Task item: Your output should be the line that contains "IC1 pin EN: GND -> W1" and all lines after it in the records, retyped exactly through the last one.

Source data:
--- START ---

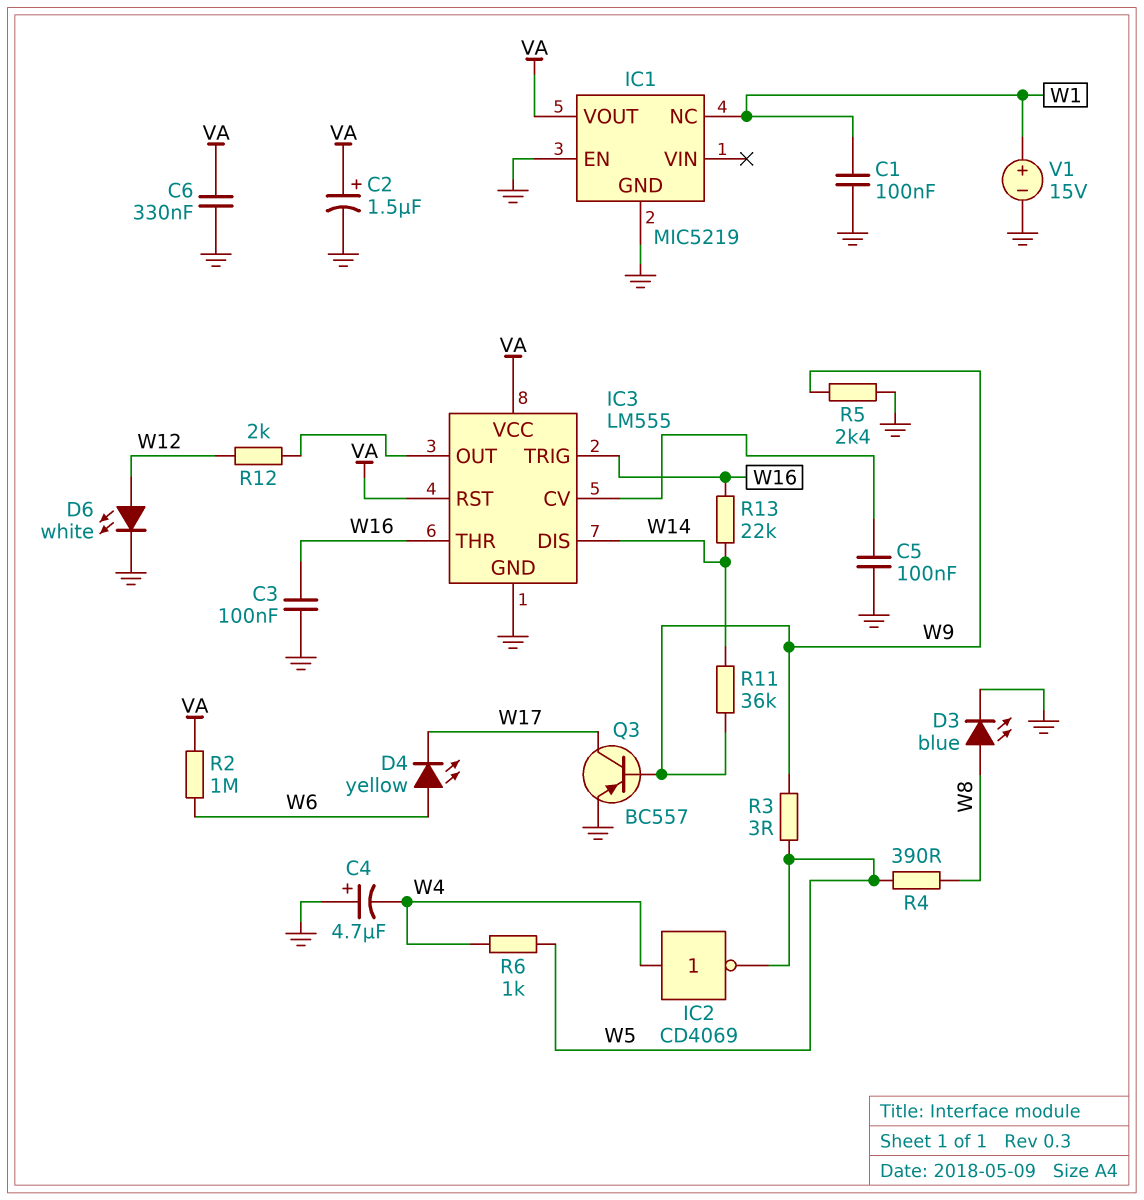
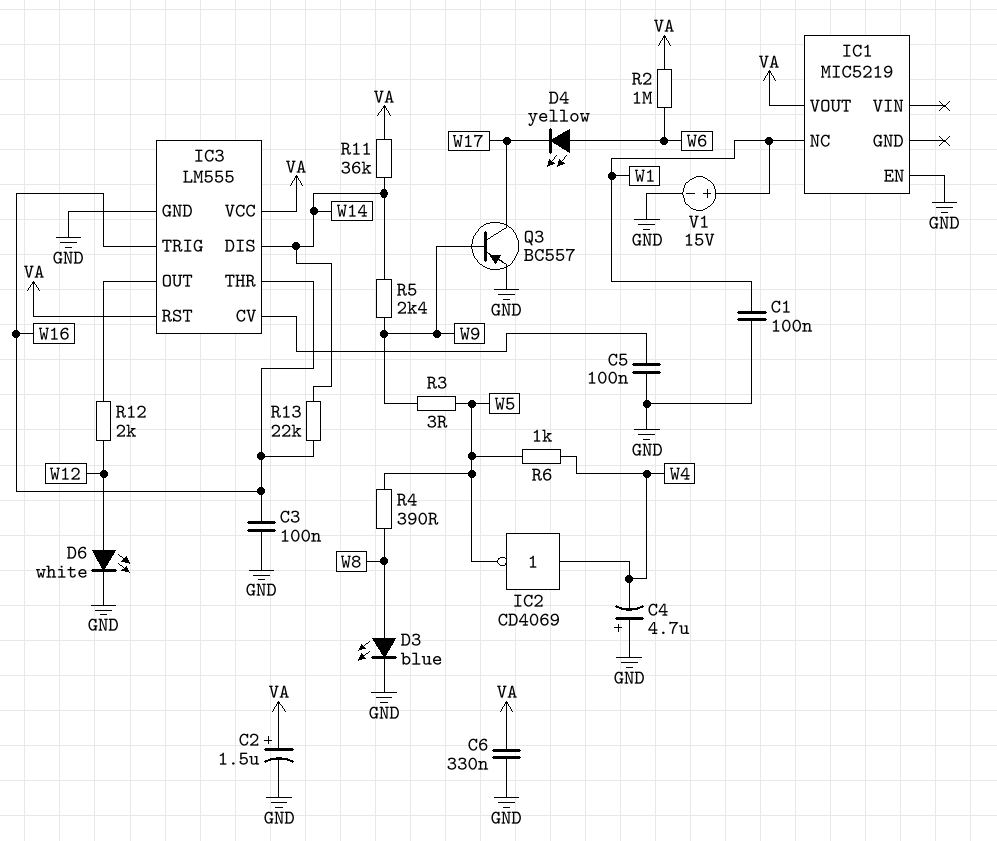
IC1 pin GND: GND -> none
R5: 2.4k (GND, W9) -> 2.4k (W9, W14)
R11: 36k (W9, W14) -> 36k (VA, W14)

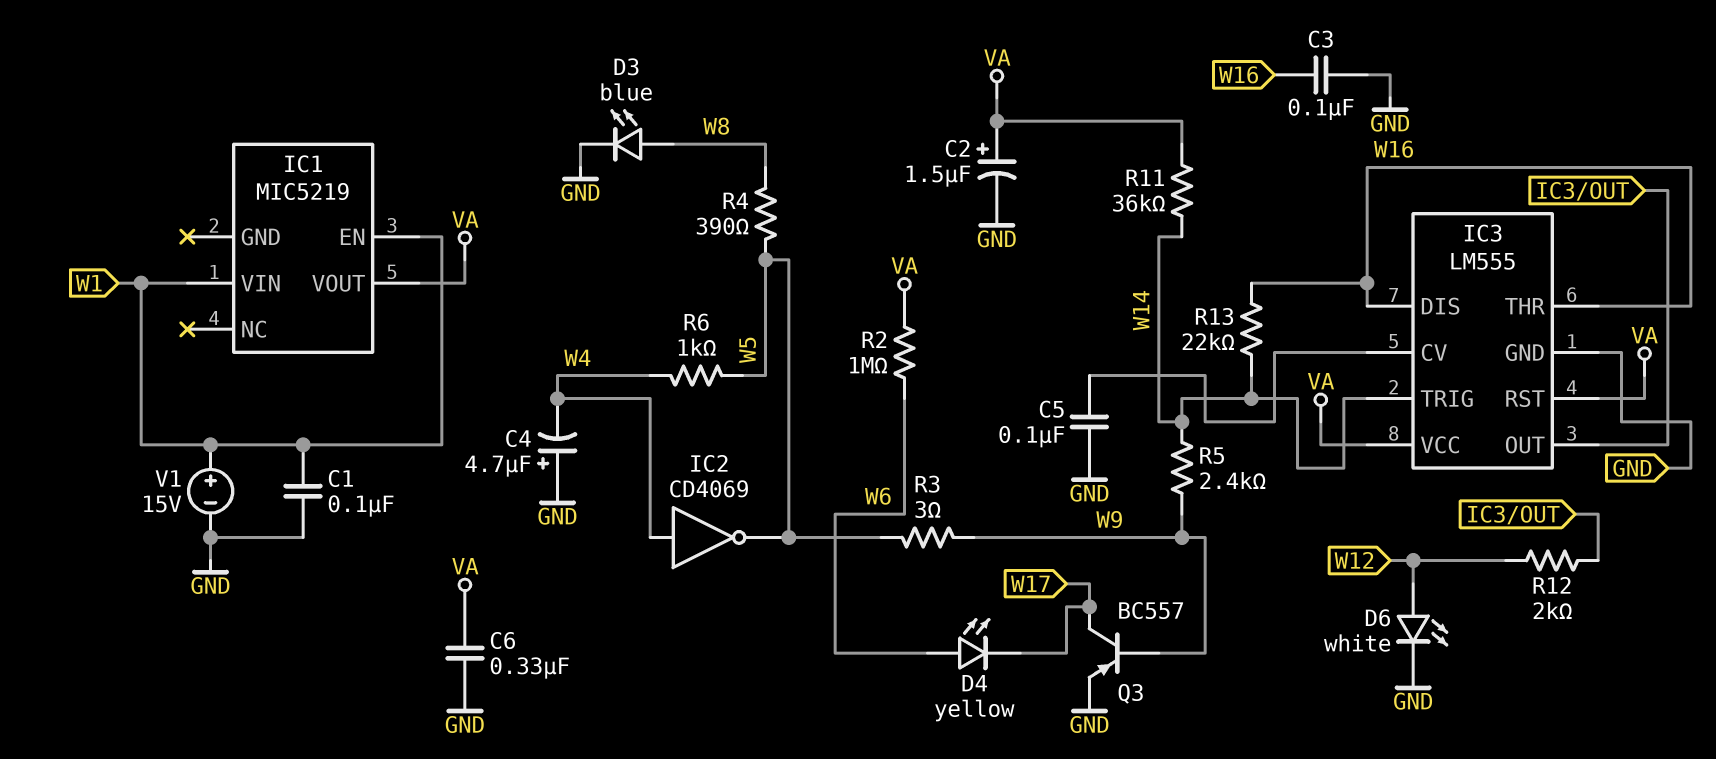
IC1 pin EN: GND -> W1
IC1 pin NC: W1 -> none
IC1 pin VIN: none -> W1
IC3 pin DIS: W14 -> W16
IC3 pin TRIG: W16 -> W14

--- END ---

Output of the task:
IC1 pin EN: GND -> W1
IC1 pin NC: W1 -> none
IC1 pin VIN: none -> W1
IC3 pin DIS: W14 -> W16
IC3 pin TRIG: W16 -> W14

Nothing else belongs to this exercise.